Object position data:
►
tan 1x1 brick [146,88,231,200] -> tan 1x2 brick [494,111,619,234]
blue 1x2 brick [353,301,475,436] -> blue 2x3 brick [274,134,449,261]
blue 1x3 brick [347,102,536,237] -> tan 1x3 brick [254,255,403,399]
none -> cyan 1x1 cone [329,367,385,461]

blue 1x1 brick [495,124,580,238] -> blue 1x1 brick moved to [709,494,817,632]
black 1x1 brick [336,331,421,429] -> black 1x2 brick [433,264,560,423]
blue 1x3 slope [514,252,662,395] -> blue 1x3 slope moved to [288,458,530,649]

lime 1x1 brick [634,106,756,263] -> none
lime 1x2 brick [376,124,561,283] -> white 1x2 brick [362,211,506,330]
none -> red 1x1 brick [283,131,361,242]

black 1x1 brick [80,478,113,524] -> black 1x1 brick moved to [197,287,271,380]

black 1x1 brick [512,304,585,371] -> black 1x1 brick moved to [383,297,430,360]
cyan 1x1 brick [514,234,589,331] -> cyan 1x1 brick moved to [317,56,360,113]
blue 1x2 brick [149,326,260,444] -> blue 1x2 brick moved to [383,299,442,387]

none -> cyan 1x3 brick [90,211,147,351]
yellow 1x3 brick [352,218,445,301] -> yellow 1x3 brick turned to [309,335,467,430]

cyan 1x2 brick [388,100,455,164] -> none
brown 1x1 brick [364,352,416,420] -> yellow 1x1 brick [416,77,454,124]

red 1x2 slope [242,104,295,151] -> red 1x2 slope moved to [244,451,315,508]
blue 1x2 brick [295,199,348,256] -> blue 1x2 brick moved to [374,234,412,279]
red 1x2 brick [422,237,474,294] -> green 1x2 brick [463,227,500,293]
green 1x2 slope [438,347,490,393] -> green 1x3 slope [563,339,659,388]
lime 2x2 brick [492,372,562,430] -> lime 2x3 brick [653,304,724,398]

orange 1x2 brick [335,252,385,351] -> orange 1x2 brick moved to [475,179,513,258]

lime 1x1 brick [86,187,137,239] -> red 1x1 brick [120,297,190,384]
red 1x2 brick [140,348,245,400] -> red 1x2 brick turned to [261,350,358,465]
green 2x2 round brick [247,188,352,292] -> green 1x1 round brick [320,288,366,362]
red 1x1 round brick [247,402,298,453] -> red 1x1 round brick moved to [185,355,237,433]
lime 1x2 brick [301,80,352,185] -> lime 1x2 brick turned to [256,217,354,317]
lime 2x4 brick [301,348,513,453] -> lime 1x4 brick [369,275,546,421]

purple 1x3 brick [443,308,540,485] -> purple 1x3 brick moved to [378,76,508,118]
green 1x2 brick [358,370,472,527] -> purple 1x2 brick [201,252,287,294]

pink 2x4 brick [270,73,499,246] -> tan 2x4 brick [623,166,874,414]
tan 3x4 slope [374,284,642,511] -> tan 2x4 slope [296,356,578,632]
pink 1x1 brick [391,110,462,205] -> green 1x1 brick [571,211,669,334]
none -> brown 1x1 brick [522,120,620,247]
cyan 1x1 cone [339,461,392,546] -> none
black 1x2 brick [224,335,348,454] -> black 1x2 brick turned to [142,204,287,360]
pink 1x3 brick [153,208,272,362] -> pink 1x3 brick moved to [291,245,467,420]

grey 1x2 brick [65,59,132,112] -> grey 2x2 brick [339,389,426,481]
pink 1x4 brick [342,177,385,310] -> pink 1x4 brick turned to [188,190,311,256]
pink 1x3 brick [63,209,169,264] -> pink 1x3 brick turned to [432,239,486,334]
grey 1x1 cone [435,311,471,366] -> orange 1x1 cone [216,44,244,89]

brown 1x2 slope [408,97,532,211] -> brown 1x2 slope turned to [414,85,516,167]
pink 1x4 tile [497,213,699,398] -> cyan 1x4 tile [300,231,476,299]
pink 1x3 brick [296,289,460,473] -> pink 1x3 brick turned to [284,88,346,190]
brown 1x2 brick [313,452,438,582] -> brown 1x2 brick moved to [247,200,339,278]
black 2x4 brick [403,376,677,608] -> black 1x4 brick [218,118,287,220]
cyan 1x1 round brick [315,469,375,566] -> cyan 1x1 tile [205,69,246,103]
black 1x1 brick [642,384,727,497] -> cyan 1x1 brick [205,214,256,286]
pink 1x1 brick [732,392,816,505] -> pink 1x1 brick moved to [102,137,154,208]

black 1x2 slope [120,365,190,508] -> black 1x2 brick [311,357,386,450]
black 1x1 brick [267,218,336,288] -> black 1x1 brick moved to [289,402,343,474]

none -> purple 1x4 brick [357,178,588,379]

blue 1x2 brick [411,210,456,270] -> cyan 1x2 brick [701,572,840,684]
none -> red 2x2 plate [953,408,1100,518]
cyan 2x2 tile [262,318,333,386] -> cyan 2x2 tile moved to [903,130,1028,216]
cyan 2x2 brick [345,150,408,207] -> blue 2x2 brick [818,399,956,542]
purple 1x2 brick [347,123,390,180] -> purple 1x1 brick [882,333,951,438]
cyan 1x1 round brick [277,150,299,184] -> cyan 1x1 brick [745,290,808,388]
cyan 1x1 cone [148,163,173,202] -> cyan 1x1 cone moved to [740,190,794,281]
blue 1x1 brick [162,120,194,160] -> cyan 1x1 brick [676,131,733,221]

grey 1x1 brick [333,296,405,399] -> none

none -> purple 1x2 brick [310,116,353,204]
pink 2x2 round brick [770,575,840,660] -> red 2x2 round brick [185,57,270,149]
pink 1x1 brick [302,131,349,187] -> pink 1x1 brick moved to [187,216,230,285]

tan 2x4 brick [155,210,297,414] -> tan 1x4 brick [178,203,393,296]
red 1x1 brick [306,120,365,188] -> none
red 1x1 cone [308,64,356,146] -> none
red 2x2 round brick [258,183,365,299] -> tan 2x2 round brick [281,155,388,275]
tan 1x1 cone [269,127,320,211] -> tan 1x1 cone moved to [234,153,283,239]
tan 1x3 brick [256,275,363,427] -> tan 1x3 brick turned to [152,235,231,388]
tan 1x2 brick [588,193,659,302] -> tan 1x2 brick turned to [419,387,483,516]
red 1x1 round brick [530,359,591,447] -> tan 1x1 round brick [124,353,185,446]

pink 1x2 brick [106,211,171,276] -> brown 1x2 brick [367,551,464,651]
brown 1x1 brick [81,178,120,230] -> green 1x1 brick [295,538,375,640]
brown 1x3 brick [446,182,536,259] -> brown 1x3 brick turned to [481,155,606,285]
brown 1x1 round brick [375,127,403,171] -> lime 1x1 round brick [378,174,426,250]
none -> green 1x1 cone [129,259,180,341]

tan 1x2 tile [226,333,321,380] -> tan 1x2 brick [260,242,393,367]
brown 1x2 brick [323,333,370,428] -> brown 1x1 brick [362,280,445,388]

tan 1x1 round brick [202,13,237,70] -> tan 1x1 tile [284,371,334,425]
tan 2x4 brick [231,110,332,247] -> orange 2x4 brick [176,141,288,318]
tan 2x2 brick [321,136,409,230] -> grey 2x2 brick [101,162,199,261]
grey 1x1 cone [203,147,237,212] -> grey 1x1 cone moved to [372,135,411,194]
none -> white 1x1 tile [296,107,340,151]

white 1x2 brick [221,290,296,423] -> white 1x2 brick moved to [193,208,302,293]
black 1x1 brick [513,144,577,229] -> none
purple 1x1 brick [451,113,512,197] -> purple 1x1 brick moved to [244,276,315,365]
◄
- ASSIGNED TASK:
Taking the entries above, restate exactly those lines that fall between the line with "grey 1x1 brick [333,296,405,399] -> none" and the line with "pink 1x1 brick [302,131,349,187]", keeping both of those lines too.

- WRITTEN ANSWER:
grey 1x1 brick [333,296,405,399] -> none

none -> purple 1x2 brick [310,116,353,204]
pink 2x2 round brick [770,575,840,660] -> red 2x2 round brick [185,57,270,149]
pink 1x1 brick [302,131,349,187] -> pink 1x1 brick moved to [187,216,230,285]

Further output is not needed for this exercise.